WORK INSTRUCTIONS: What you return should match the material below line for line, except that no image appears in it.

RECORDS PROVIDED:
********
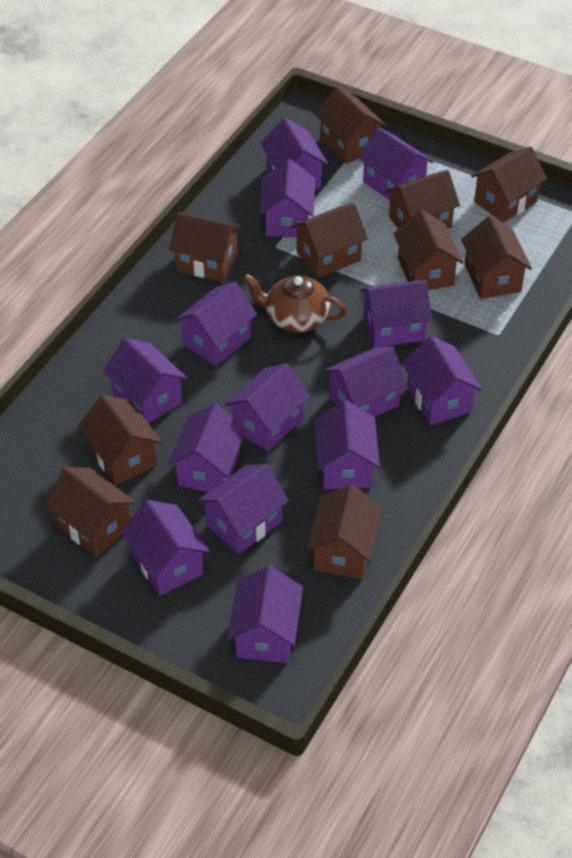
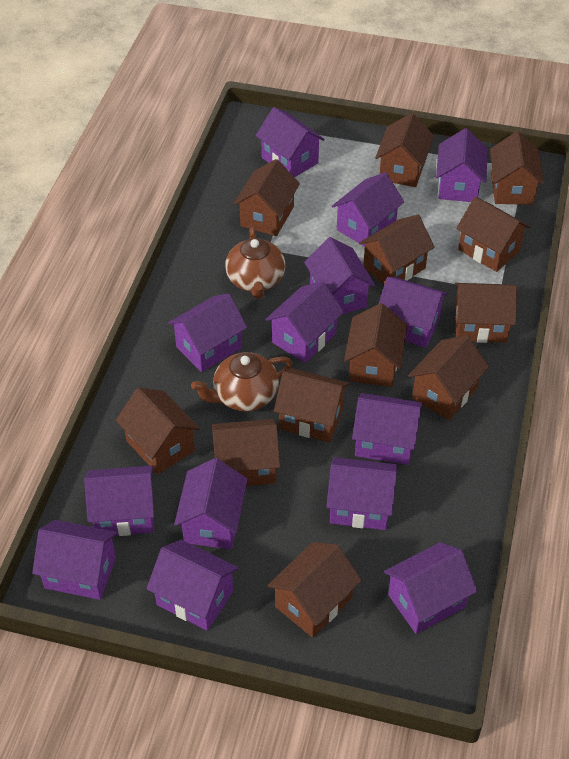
brown house: 10 -> 12
brown teapot: 1 -> 2

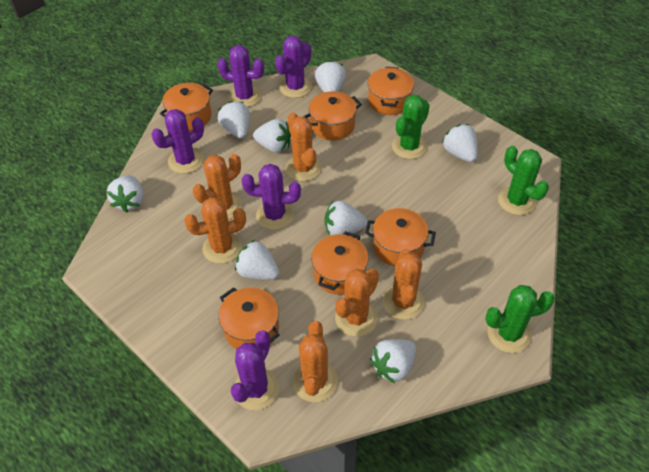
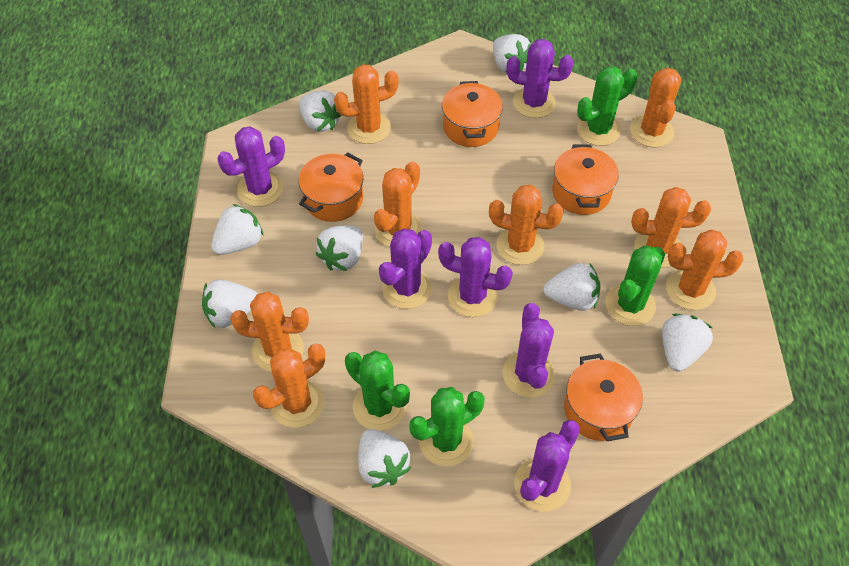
green cactus: 3 -> 4
orange cactus: 6 -> 8
orange pot: 6 -> 4
purple cactus: 5 -> 6

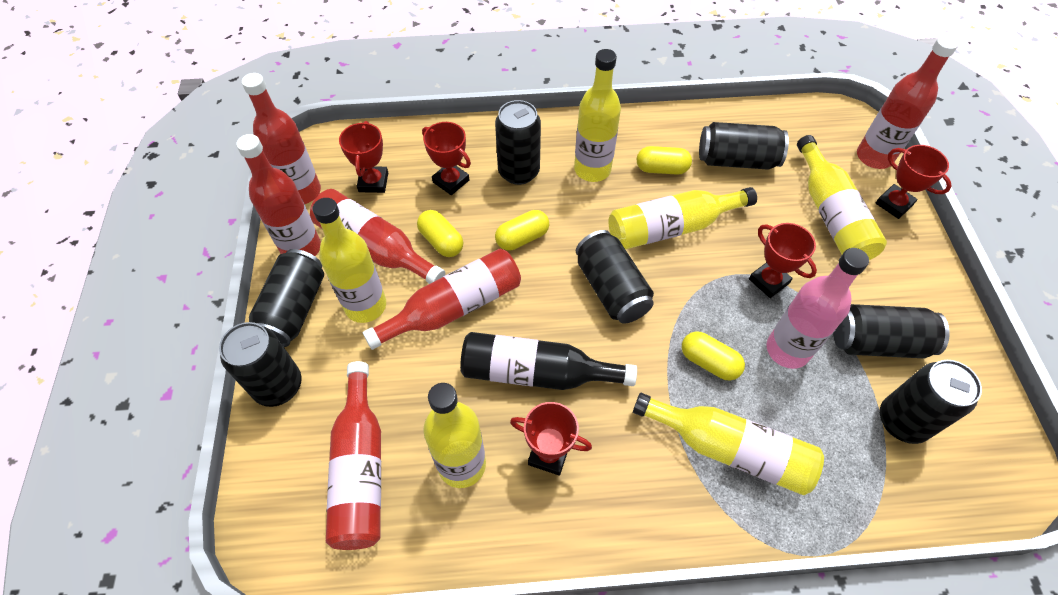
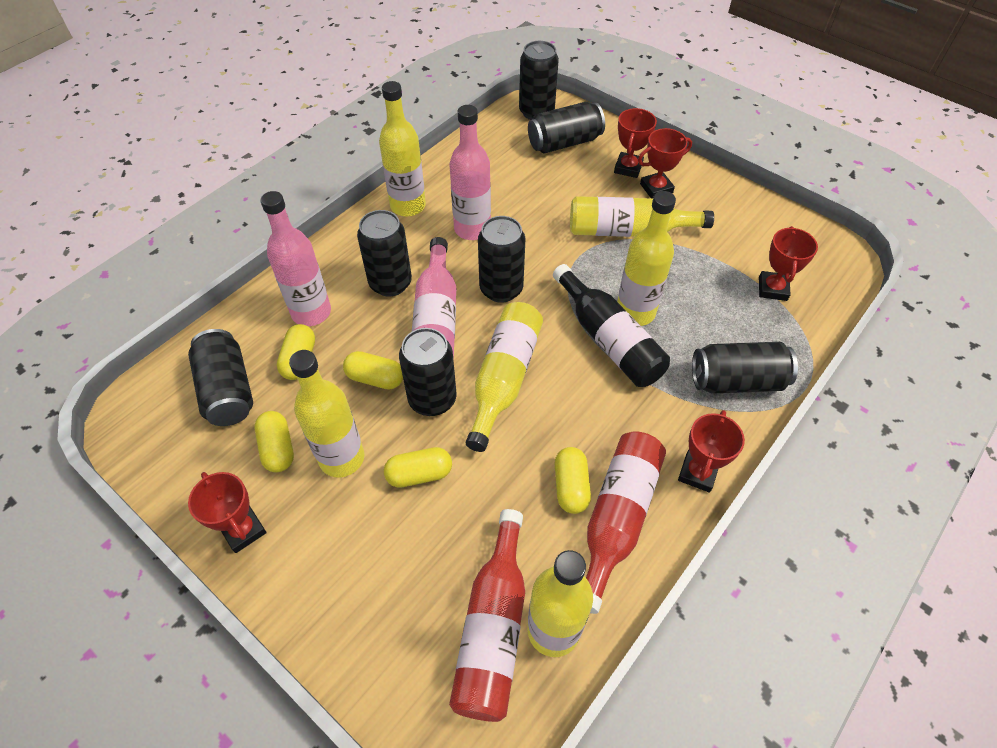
pink bottle: 1 -> 3
red bottle: 6 -> 2
yellow capsule: 4 -> 5

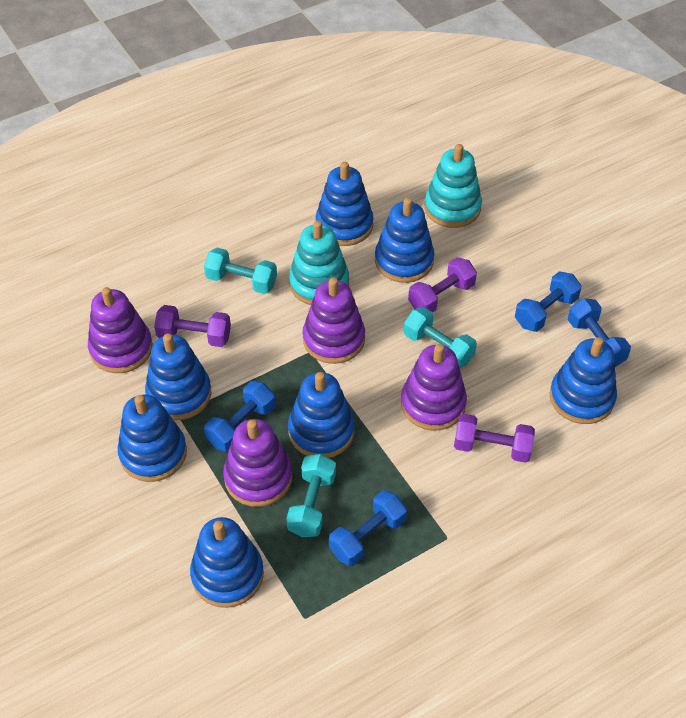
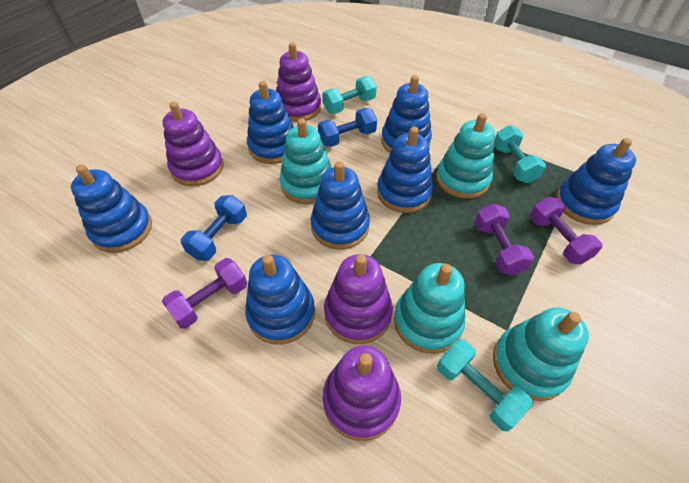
blue dumbbell: 4 -> 2
turquoise stacking toy: 2 -> 4

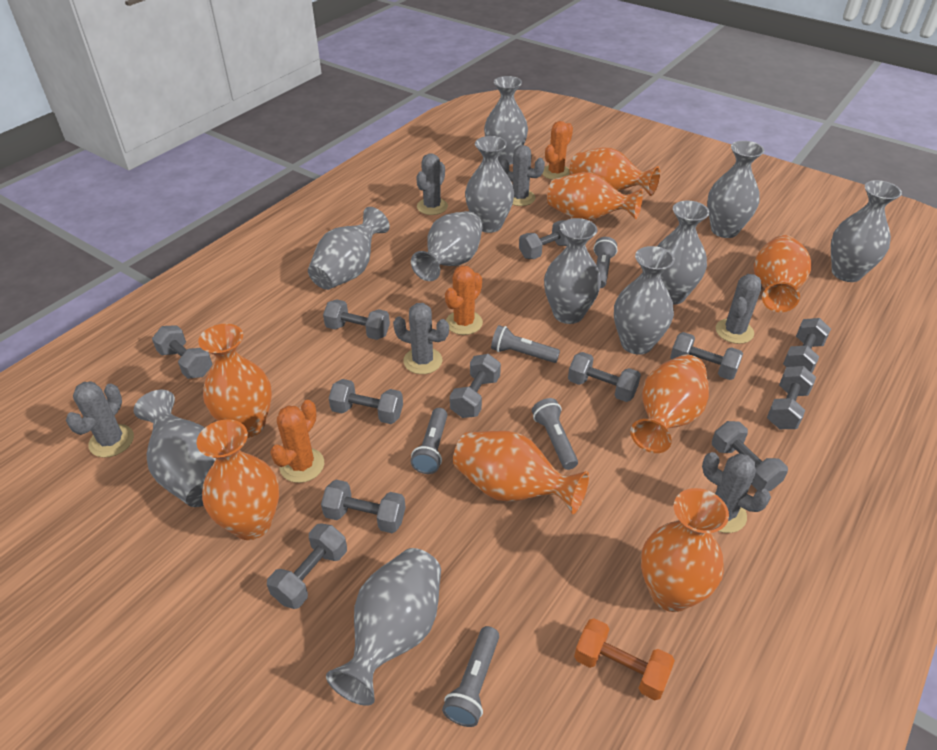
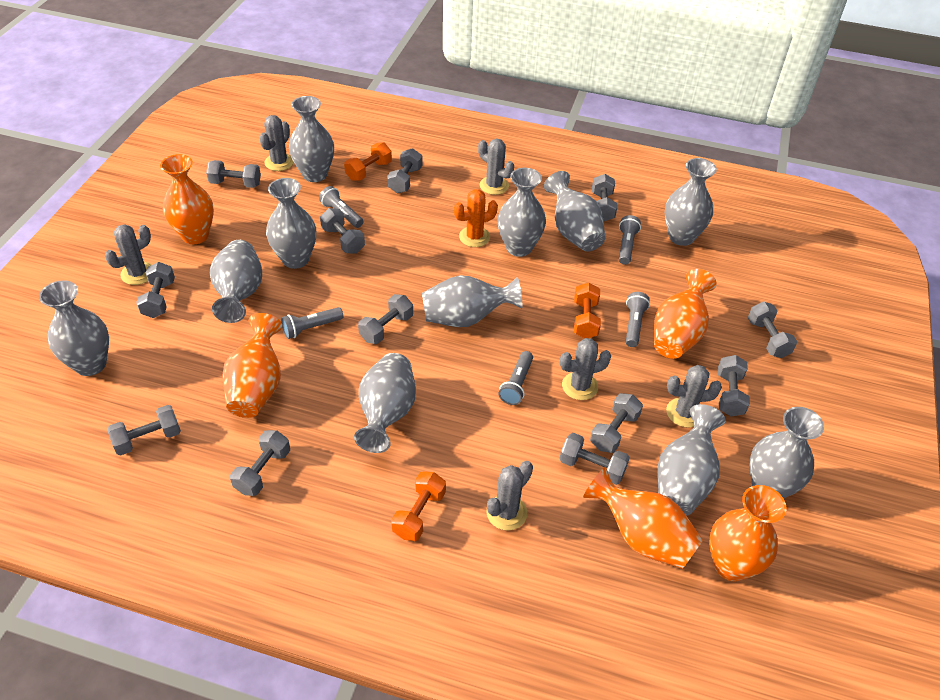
orange cactus: 3 -> 1
orange dumbbell: 1 -> 3
orange vase: 8 -> 5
********
ANSWER BOX:
brown house: 10 -> 12
brown teapot: 1 -> 2

green cactus: 3 -> 4
orange cactus: 6 -> 8
orange pot: 6 -> 4
purple cactus: 5 -> 6

pink bottle: 1 -> 3
red bottle: 6 -> 2
yellow capsule: 4 -> 5

blue dumbbell: 4 -> 2
turquoise stacking toy: 2 -> 4

orange cactus: 3 -> 1
orange dumbbell: 1 -> 3
orange vase: 8 -> 5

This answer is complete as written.